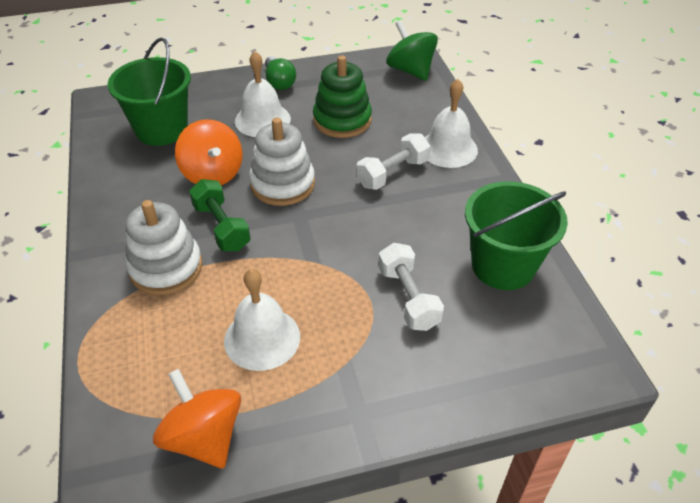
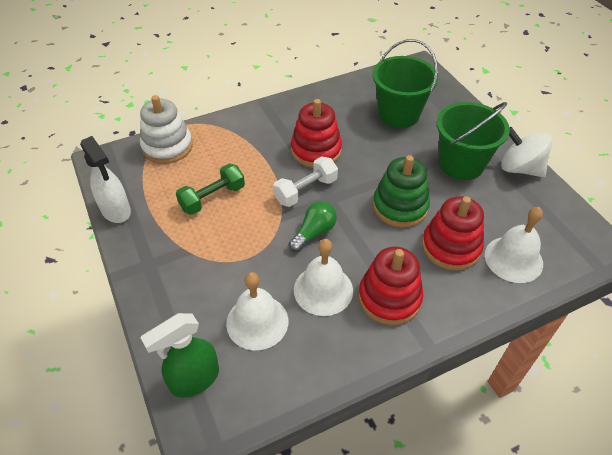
green spinning top: 1 -> 0
green spray bottle: 0 -> 1
orange spinning top: 2 -> 0
red stacking toy: 0 -> 3
white dumbbell: 2 -> 1
white spinning top: 0 -> 1
white spray bottle: 0 -> 1
white stacking toy: 2 -> 1

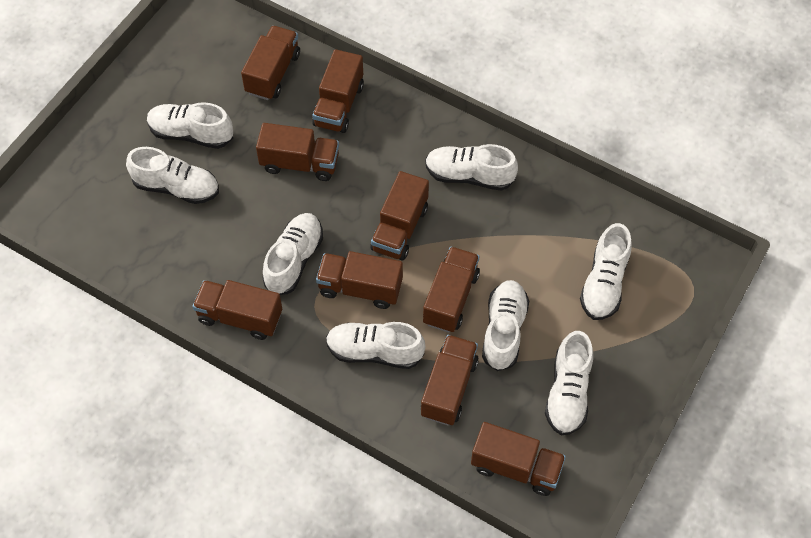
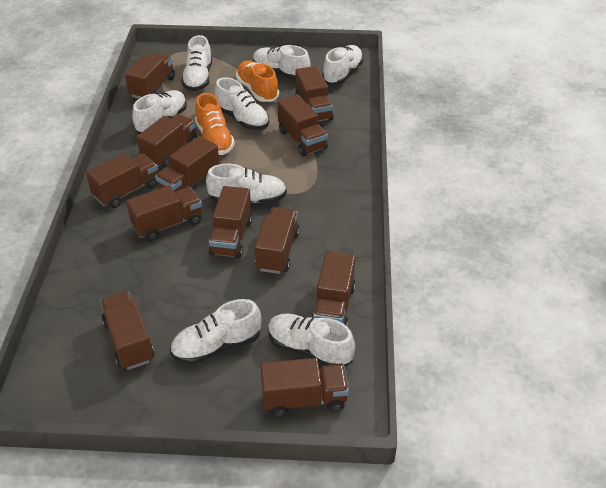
brown truck: 9 -> 12
orange shoe: 0 -> 2

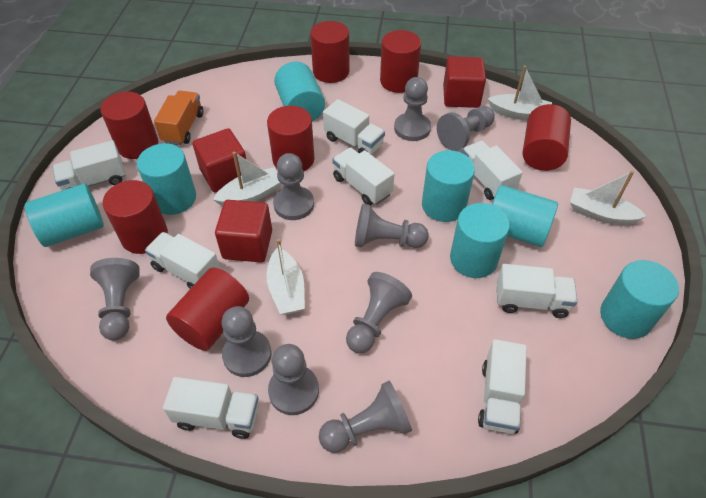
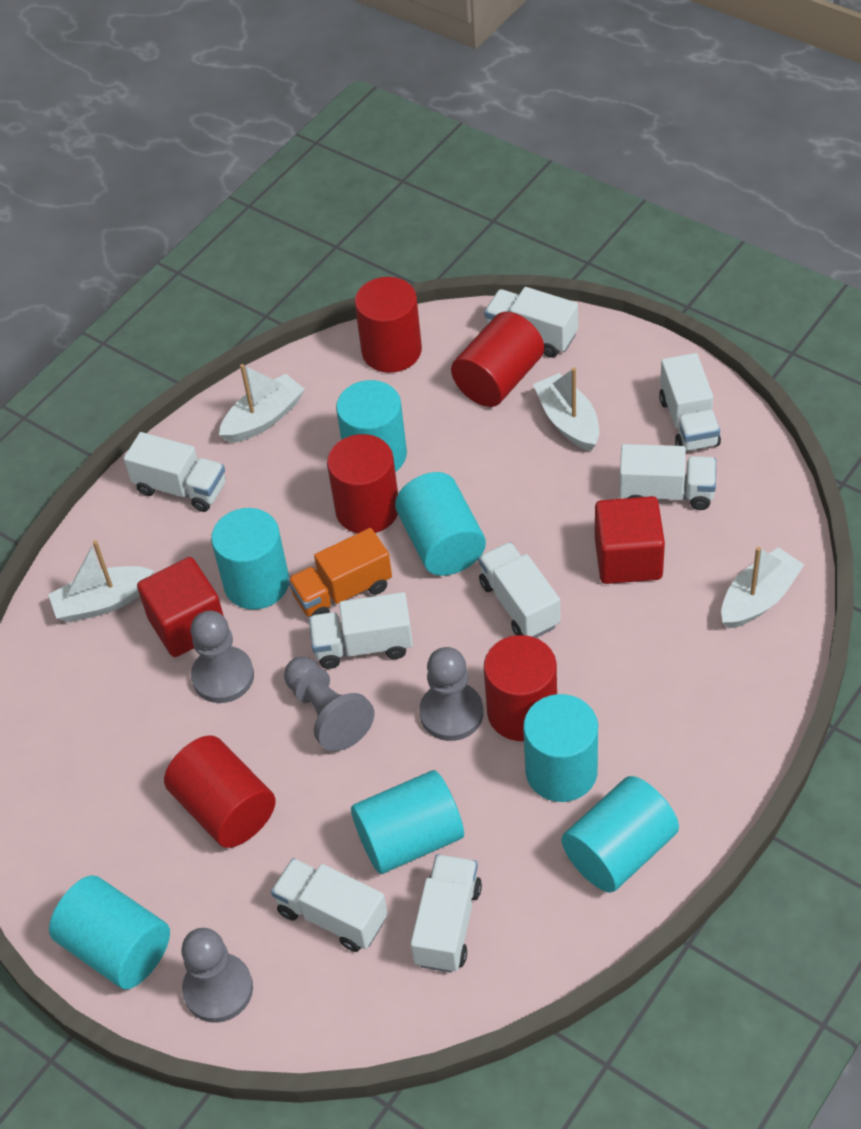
grey pawn: 9 -> 4
red cube: 3 -> 2
red cylinder: 7 -> 5

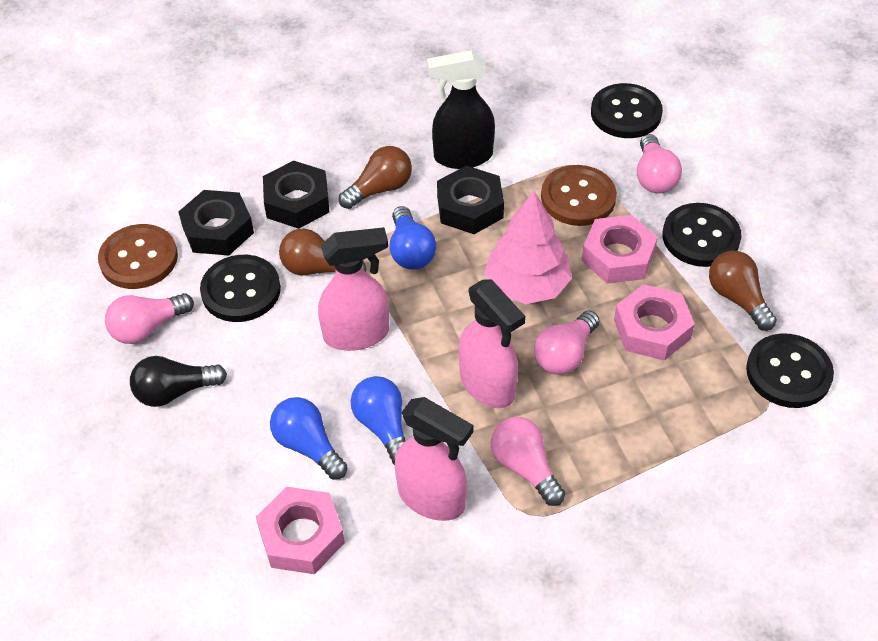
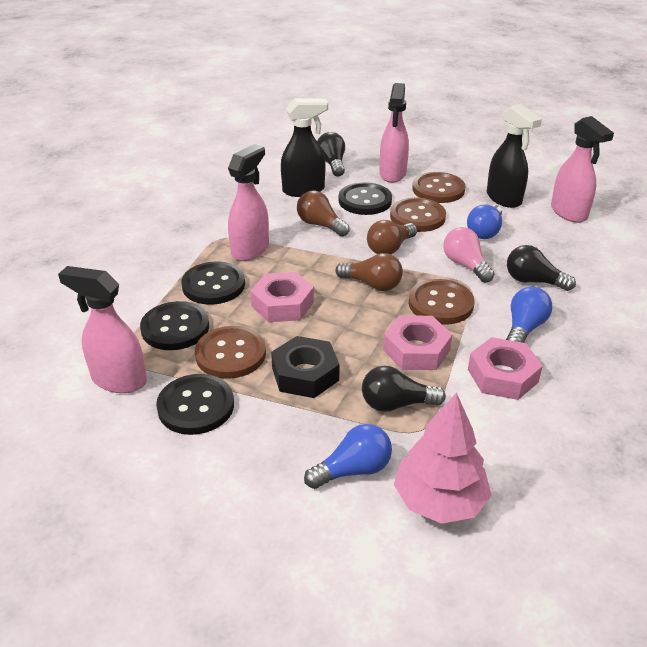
black light bulb: 1 -> 3
black nut: 3 -> 1
black spray bottle: 1 -> 2
brown button: 2 -> 4
pink light bulb: 4 -> 1
pink spray bottle: 3 -> 4

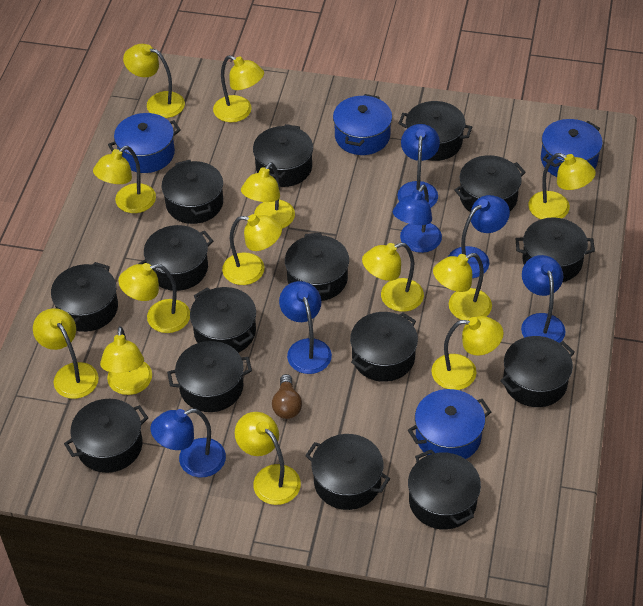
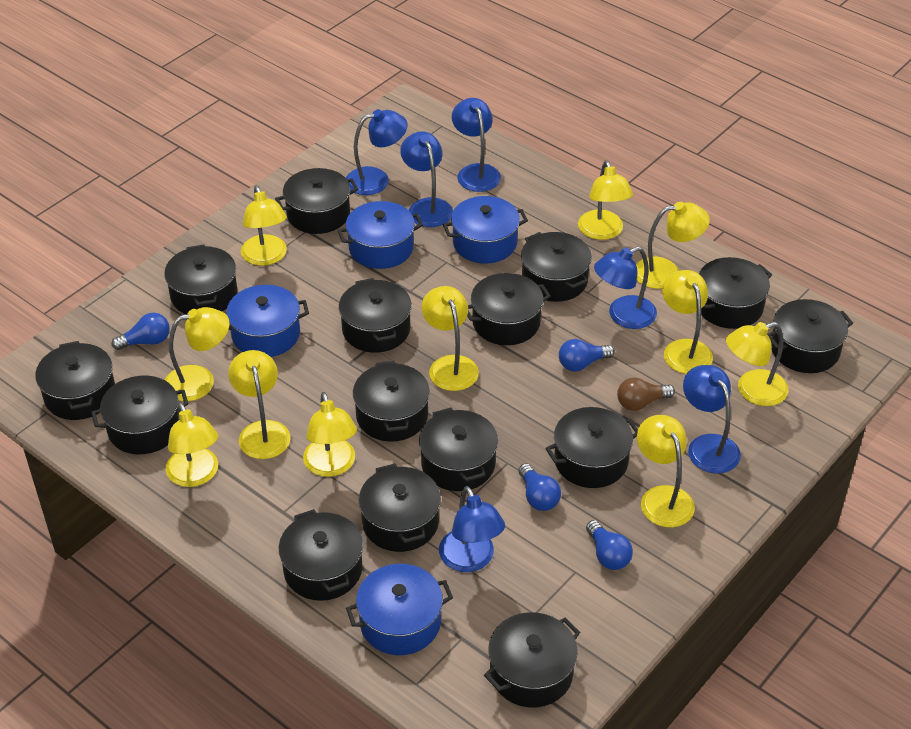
blue light bulb: 0 -> 4
yellow lamp: 13 -> 11

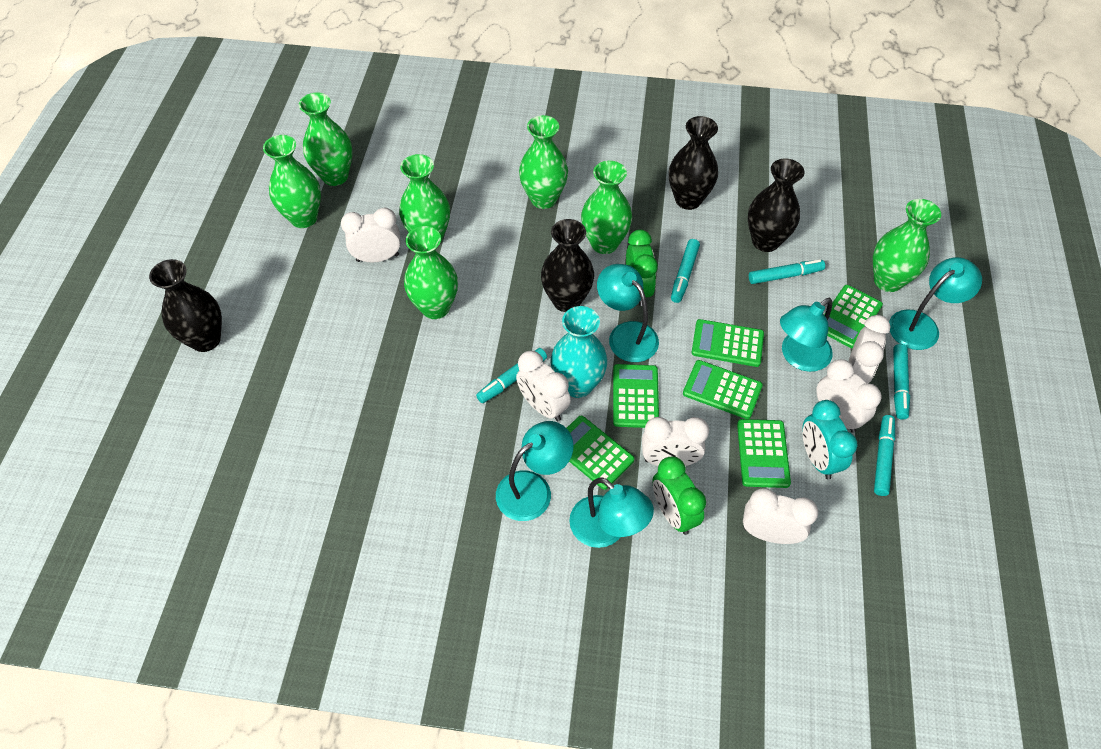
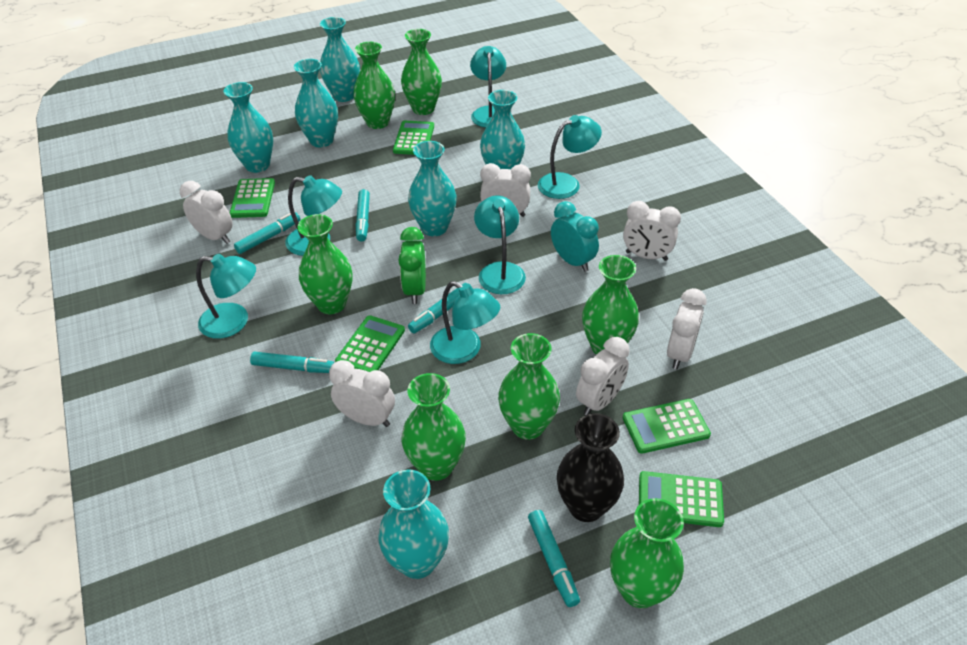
black vase: 4 -> 1
green calculator: 6 -> 5
green clock: 2 -> 1
turquoise lamp: 5 -> 6
turquoise vase: 1 -> 6

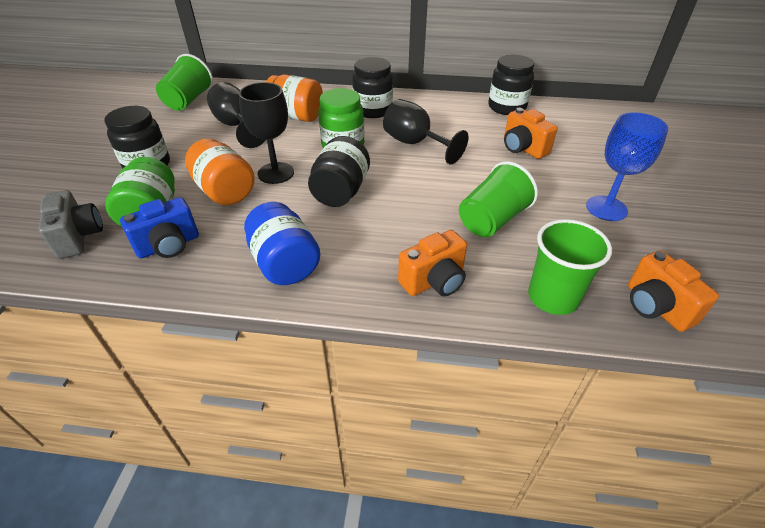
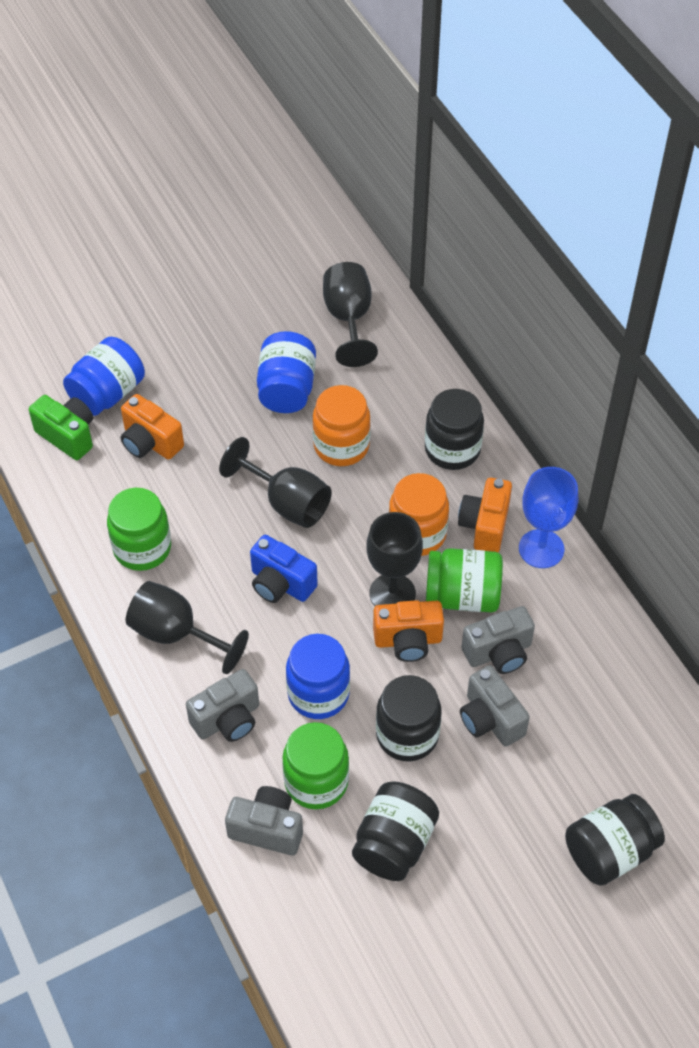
black goblet: 3 -> 4
blue jar: 1 -> 3
green camera: 0 -> 1
green cup: 3 -> 0
green jar: 2 -> 3
grey camera: 1 -> 4

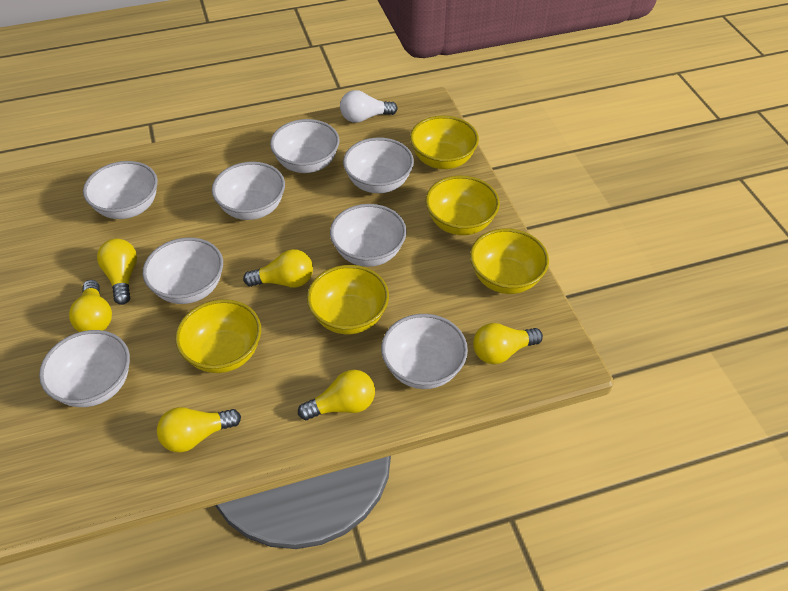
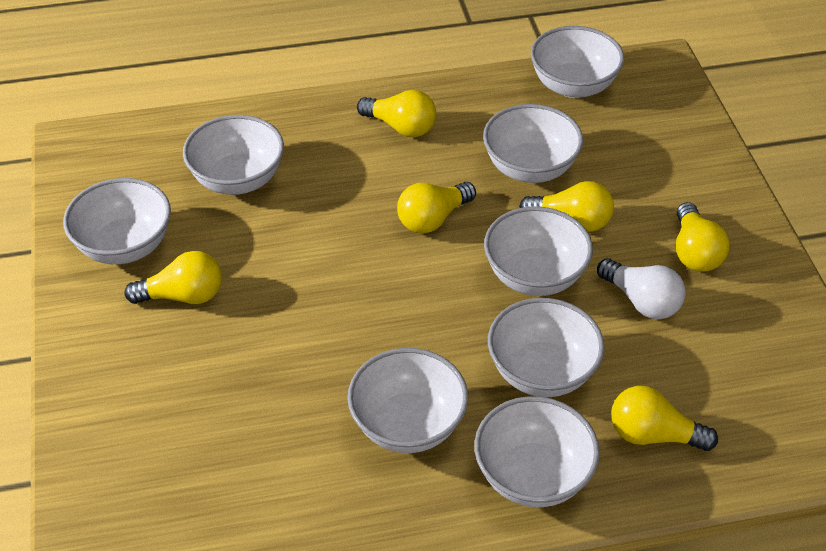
yellow bowl: 5 -> 0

........

Problem |
Find the line that contains "red cylinder: 7 -> 5", then write out that line and each one after it, exactly and with nothing else, through the end of the entries above, without the pictures.

Answer to the exercise |
red cylinder: 7 -> 5

black light bulb: 1 -> 3
black nut: 3 -> 1
black spray bottle: 1 -> 2
brown button: 2 -> 4
pink light bulb: 4 -> 1
pink spray bottle: 3 -> 4

blue light bulb: 0 -> 4
yellow lamp: 13 -> 11

black vase: 4 -> 1
green calculator: 6 -> 5
green clock: 2 -> 1
turquoise lamp: 5 -> 6
turquoise vase: 1 -> 6

black goblet: 3 -> 4
blue jar: 1 -> 3
green camera: 0 -> 1
green cup: 3 -> 0
green jar: 2 -> 3
grey camera: 1 -> 4

yellow bowl: 5 -> 0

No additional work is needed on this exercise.